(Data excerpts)
------
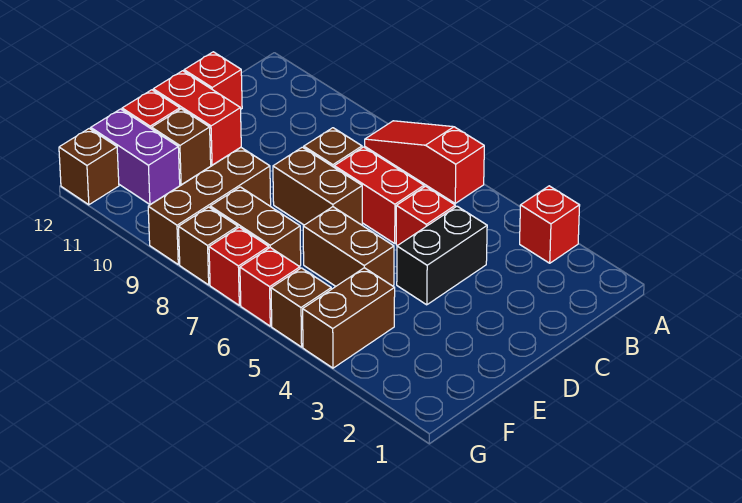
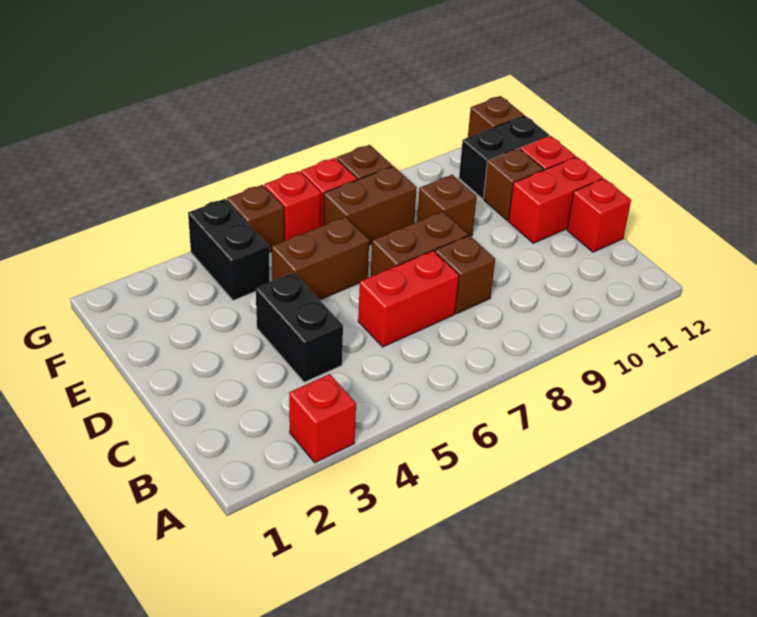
red slope A6:A8 level 1 top 6 -> none
red brick C5 level 1 -> none
brown brick E9:G9 level 1 -> brown brick E9 level 1
brown brick F4:G4 level 1 -> black brick F4:G4 level 1
purple brick F11:F12 level 1 -> black brick F11:F12 level 1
------
## EXERCISE DESCRIPTION
Count how many lines of the entries include the string "brick". The number is the entire answer.

## YOUR RESPONSE
4